= INSTRUCTIONS TO FOLLOW =
Quote exactly the lines from the one with "BUZZER pin IO: D12 -> D26" to the end of the data, both included; omit the pictures.

SOURCE INFORMATION: Begin

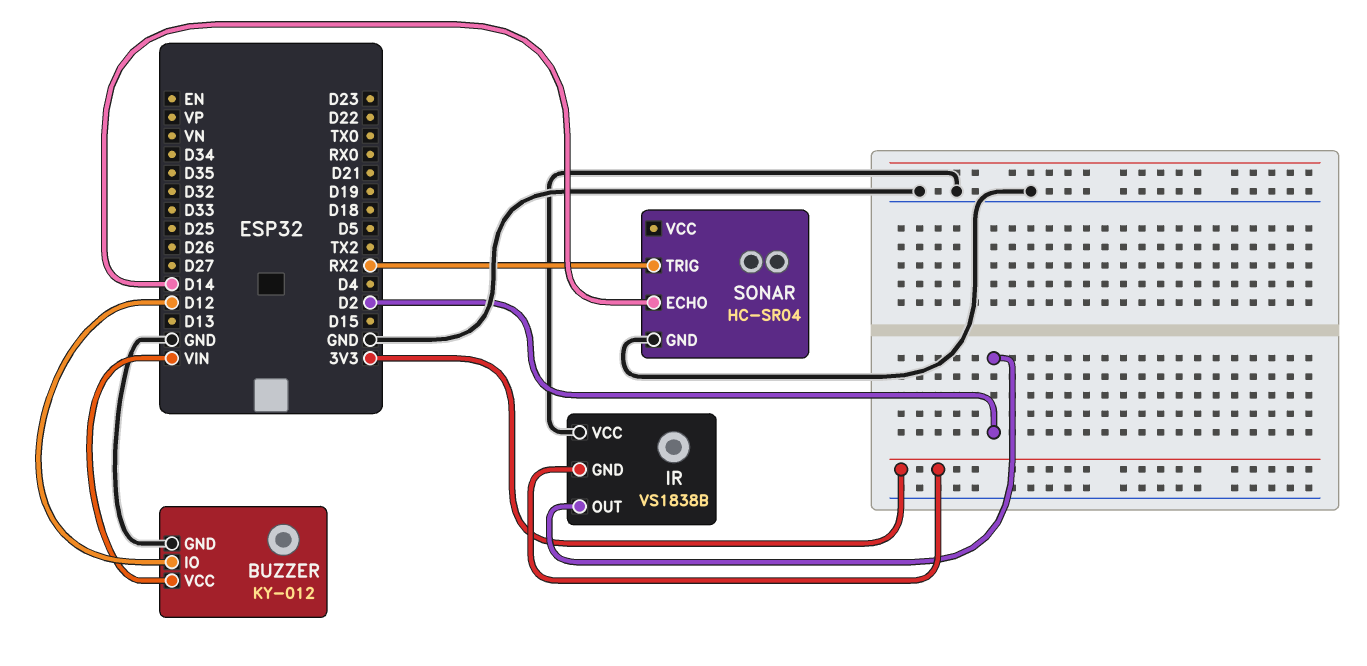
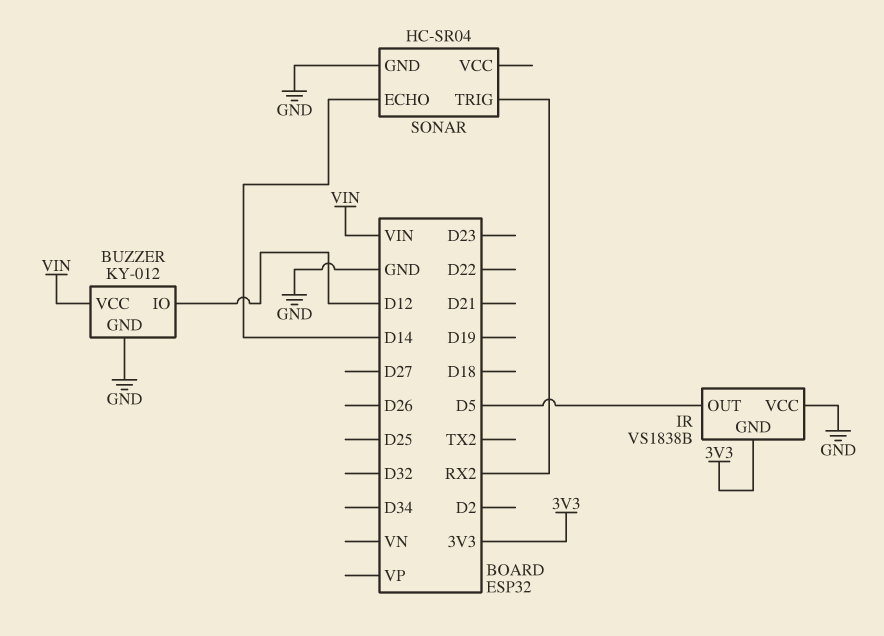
IR pin OUT: D2 -> D5

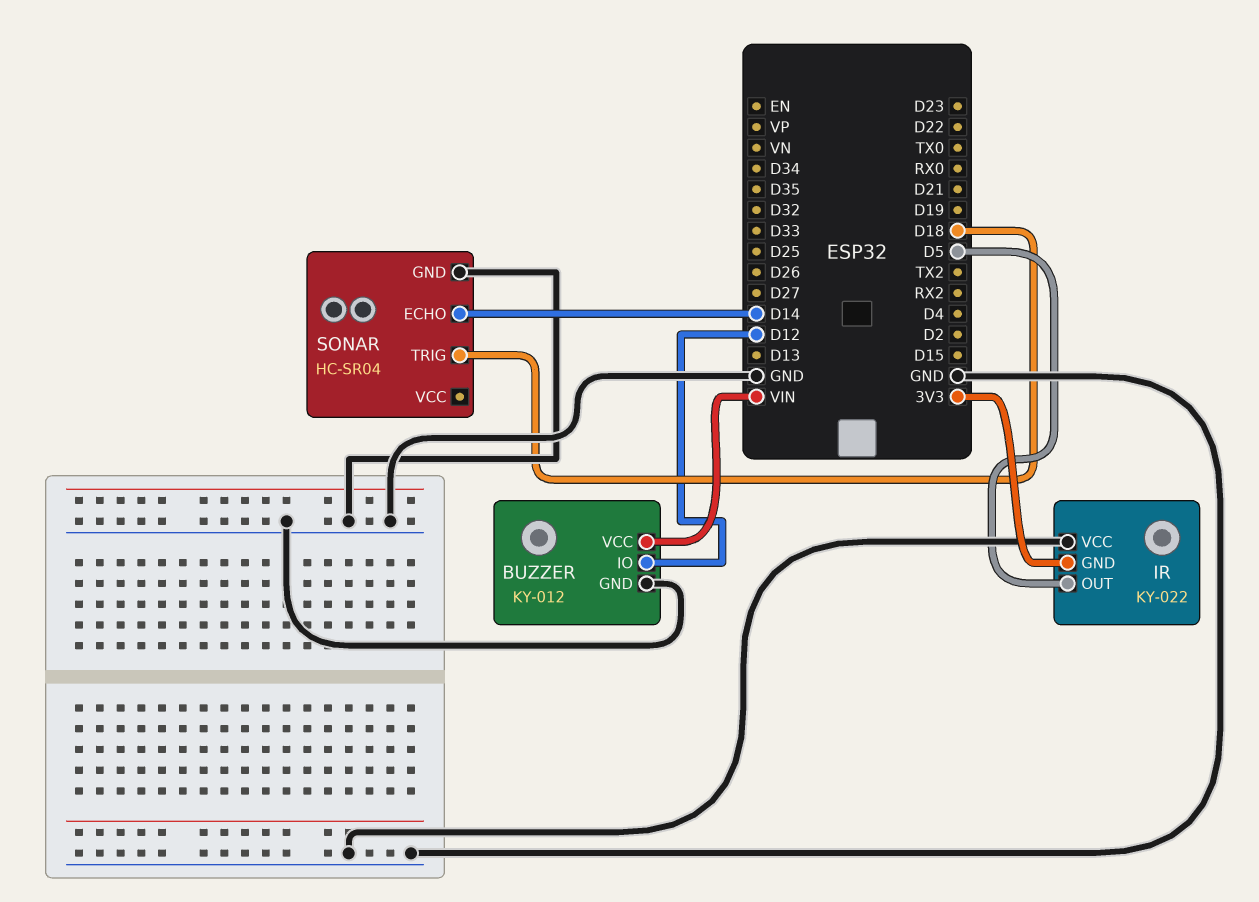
IR: VS1838B -> KY-022
SONAR pin TRIG: RX2 -> D18

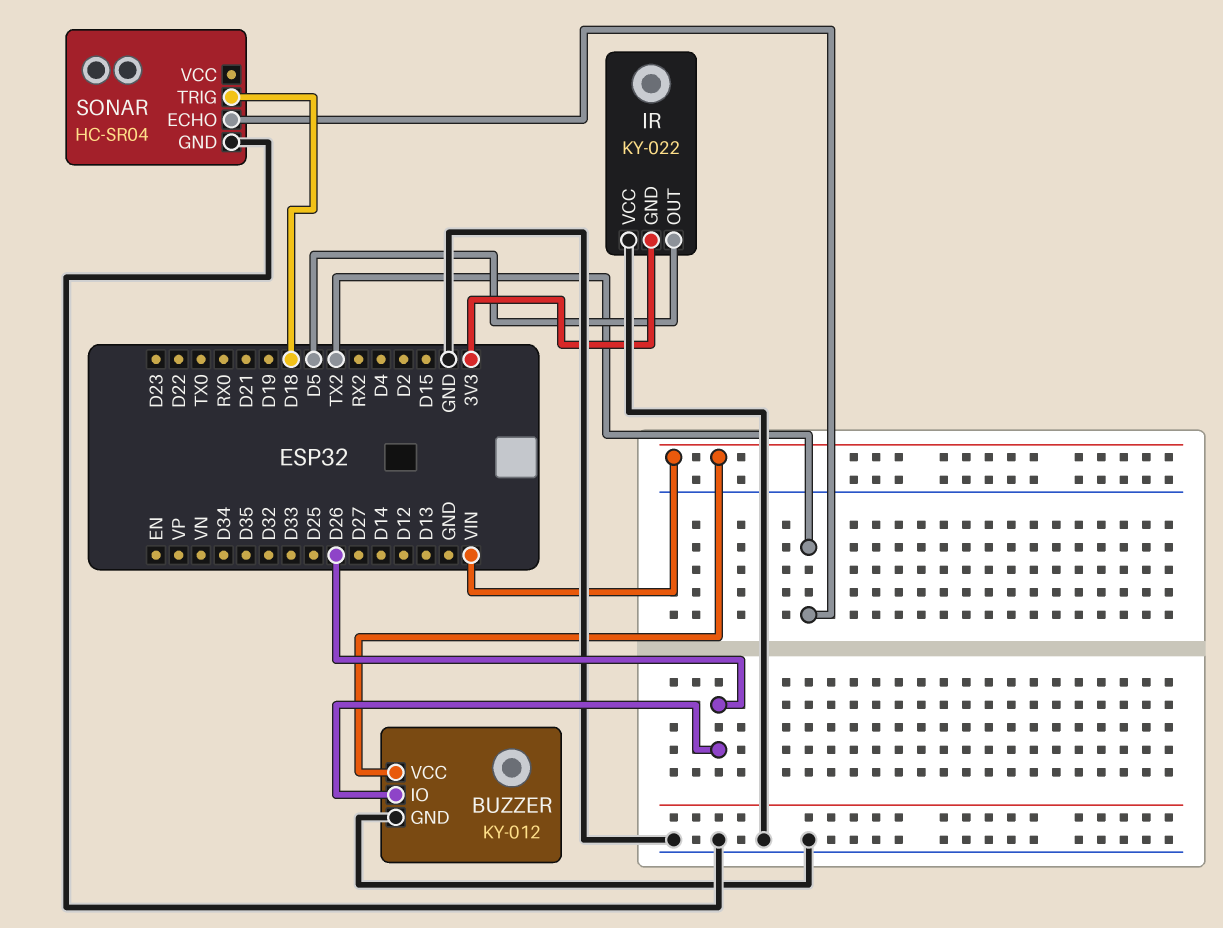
BUZZER pin IO: D12 -> D26
SONAR pin ECHO: D14 -> TX2

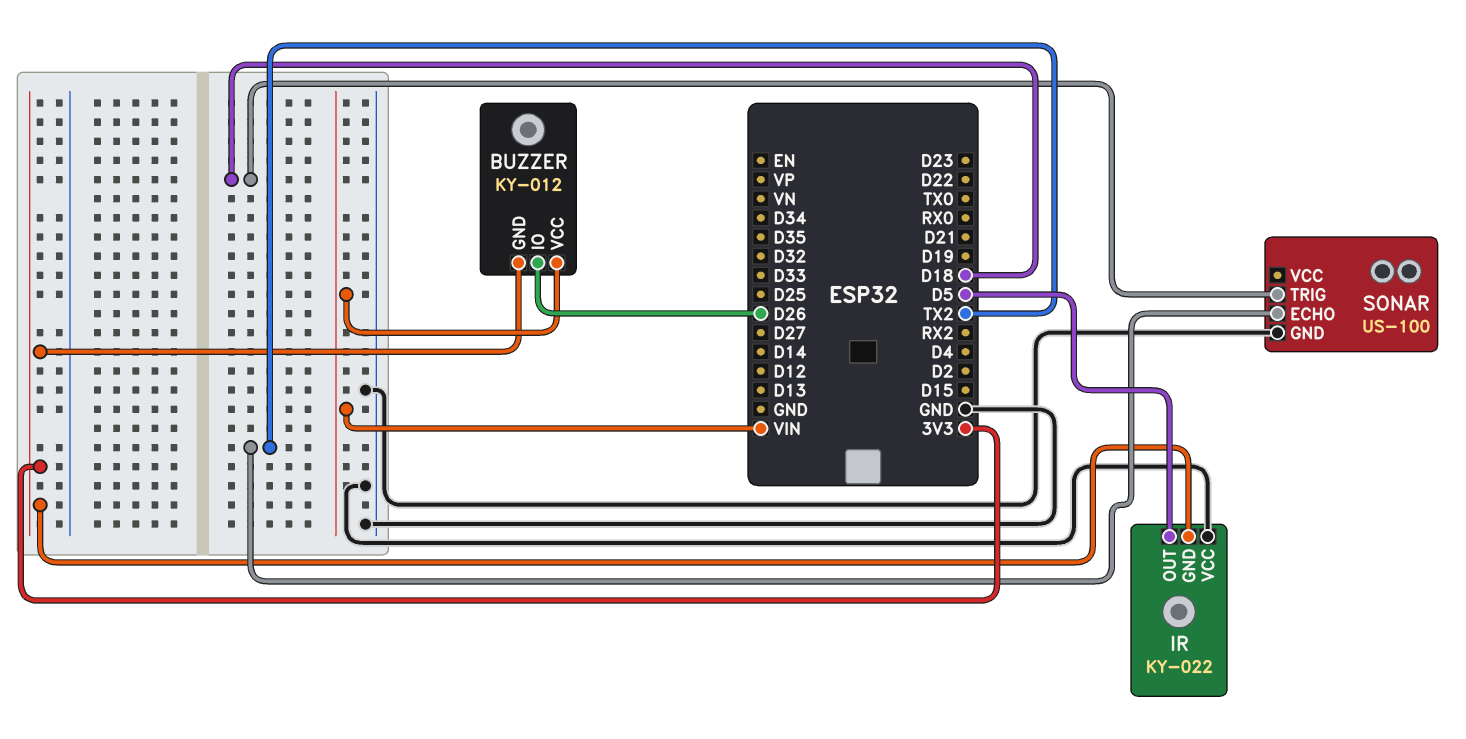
BUZZER pin GND: GND -> 3V3
SONAR: HC-SR04 -> US-100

SOURCE INFORMATION: End

= PROBLEM SOLUTION =
BUZZER pin IO: D12 -> D26
SONAR pin ECHO: D14 -> TX2

BUZZER pin GND: GND -> 3V3
SONAR: HC-SR04 -> US-100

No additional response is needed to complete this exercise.